YOUR ASSIGNMENT:
Please copy the data below exactly; none of the pictures in it belong in the copy.

:: THE DATA ::

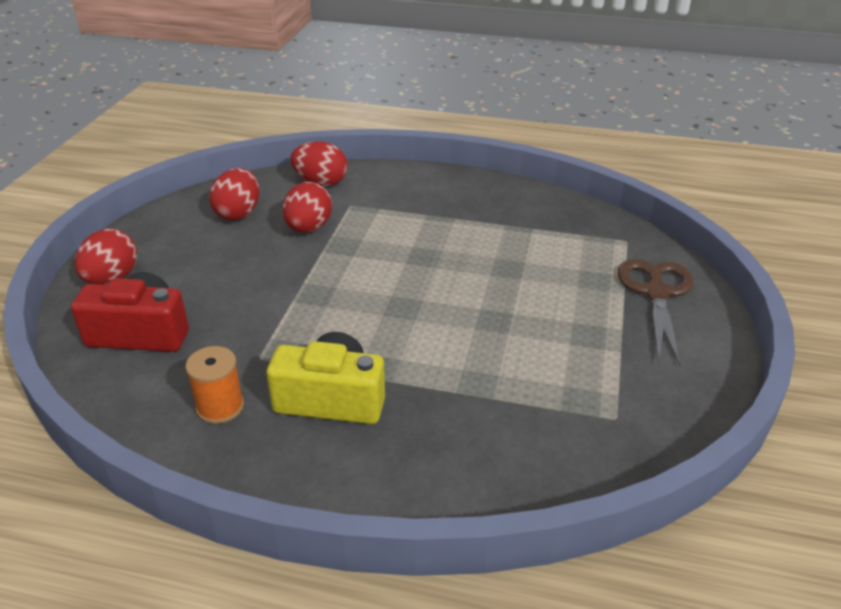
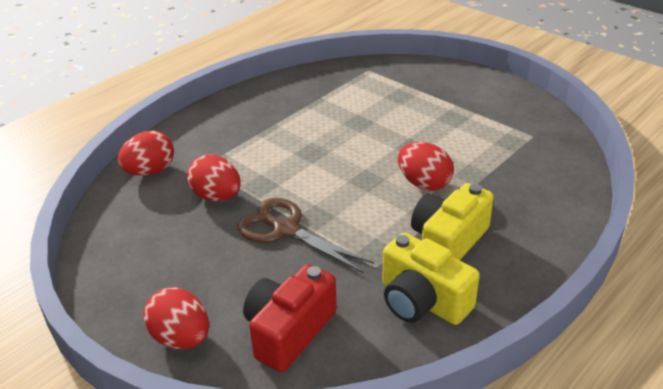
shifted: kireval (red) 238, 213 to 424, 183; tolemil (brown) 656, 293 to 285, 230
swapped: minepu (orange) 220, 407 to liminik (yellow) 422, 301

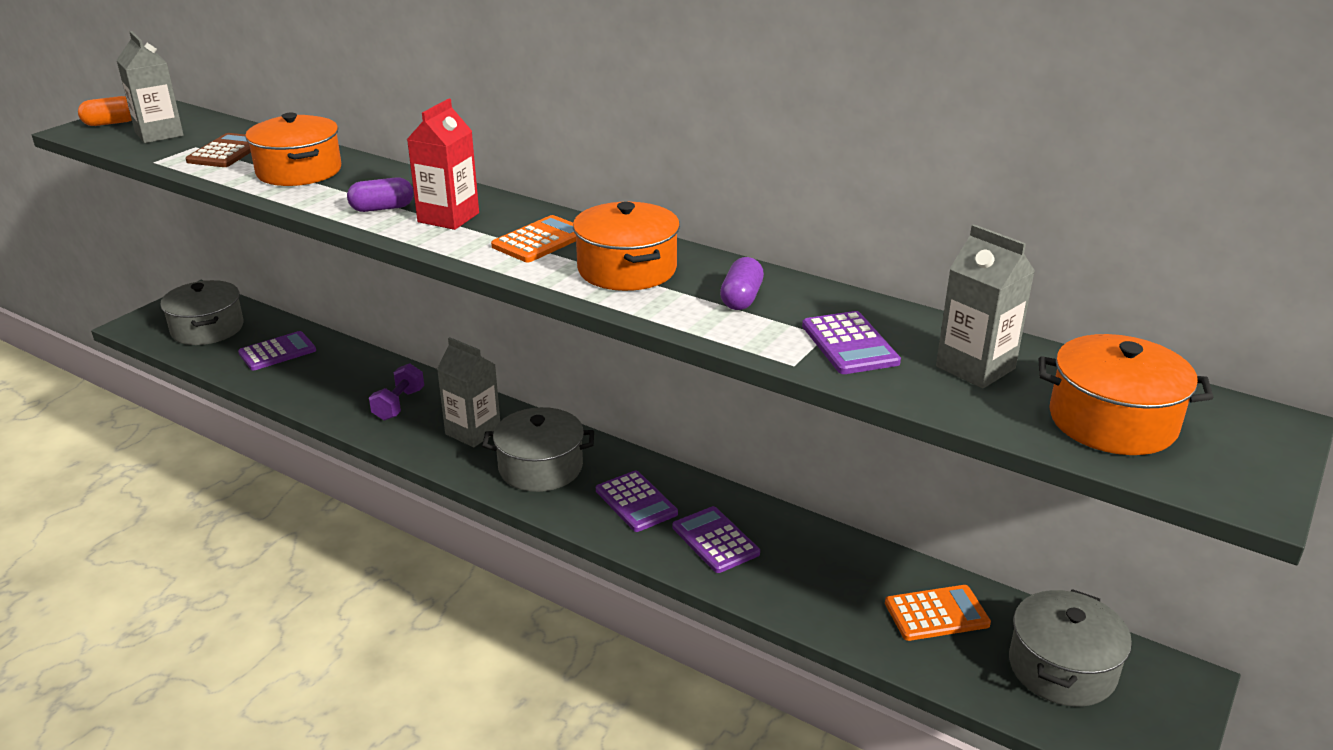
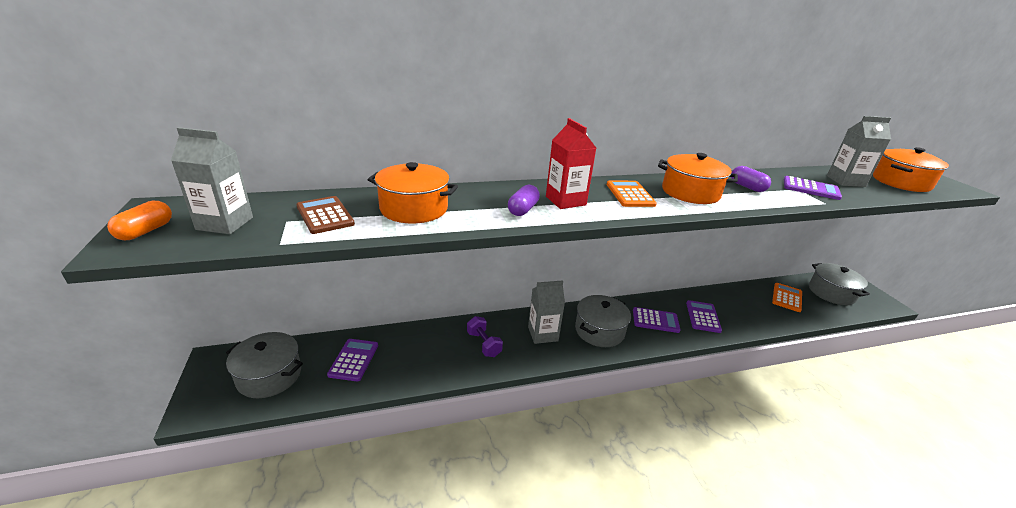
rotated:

:::

EXPECTED OUTPUT:
shifted: kireval (red) 238, 213 to 424, 183; tolemil (brown) 656, 293 to 285, 230
swapped: minepu (orange) 220, 407 to liminik (yellow) 422, 301

rotated:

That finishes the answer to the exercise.